#### [Work required]
Out of all the lines below, count those with the word "none". Give the number only.
(Dataset Opens)
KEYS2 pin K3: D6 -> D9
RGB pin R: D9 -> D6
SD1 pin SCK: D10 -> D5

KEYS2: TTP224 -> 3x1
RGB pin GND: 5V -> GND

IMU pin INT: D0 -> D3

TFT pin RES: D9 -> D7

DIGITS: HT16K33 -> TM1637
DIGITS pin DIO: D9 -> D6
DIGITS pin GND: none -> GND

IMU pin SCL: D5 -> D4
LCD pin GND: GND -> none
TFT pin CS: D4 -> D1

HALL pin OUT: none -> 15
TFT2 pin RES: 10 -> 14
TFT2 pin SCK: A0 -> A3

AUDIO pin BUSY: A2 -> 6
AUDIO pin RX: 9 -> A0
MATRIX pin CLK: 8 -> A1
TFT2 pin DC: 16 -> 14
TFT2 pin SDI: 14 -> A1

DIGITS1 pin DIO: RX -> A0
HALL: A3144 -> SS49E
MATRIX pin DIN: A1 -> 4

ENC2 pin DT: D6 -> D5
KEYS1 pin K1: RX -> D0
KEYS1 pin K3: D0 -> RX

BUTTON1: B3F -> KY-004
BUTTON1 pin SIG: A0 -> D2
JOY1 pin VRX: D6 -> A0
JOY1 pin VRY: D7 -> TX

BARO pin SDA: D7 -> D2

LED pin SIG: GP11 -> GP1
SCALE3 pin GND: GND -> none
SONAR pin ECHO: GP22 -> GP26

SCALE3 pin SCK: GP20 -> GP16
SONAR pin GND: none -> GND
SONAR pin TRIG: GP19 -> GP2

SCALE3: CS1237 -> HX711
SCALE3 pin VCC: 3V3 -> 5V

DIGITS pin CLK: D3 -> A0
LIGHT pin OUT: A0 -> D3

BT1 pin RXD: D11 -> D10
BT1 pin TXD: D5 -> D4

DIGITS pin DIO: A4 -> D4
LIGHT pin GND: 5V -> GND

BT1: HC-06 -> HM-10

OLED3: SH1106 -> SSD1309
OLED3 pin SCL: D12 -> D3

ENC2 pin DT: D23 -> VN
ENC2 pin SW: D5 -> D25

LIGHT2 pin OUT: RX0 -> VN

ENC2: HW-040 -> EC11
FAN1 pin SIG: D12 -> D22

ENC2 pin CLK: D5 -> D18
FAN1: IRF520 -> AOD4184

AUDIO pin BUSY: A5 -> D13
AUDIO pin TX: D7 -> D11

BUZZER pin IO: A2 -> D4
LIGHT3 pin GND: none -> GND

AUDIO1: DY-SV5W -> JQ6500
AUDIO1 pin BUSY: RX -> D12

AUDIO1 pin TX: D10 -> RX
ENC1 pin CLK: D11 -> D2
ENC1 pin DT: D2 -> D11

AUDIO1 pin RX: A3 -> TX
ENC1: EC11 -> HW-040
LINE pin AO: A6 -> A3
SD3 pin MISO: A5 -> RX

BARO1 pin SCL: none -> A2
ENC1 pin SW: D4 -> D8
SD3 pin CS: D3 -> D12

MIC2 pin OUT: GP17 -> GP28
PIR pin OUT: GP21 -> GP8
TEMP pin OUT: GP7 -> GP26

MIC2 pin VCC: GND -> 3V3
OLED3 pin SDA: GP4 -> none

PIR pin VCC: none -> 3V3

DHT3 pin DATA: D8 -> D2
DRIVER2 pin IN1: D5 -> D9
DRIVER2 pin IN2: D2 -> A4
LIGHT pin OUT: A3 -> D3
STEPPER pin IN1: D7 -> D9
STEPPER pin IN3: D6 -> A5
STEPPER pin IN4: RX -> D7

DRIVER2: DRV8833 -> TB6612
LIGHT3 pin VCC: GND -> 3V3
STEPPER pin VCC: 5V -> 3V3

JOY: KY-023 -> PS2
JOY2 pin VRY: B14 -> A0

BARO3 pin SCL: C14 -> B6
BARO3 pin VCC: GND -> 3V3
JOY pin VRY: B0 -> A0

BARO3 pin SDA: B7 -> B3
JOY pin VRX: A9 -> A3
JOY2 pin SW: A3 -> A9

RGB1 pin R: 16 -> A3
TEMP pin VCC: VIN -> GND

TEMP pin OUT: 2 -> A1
(Dataset Closes)
#### [Response]
9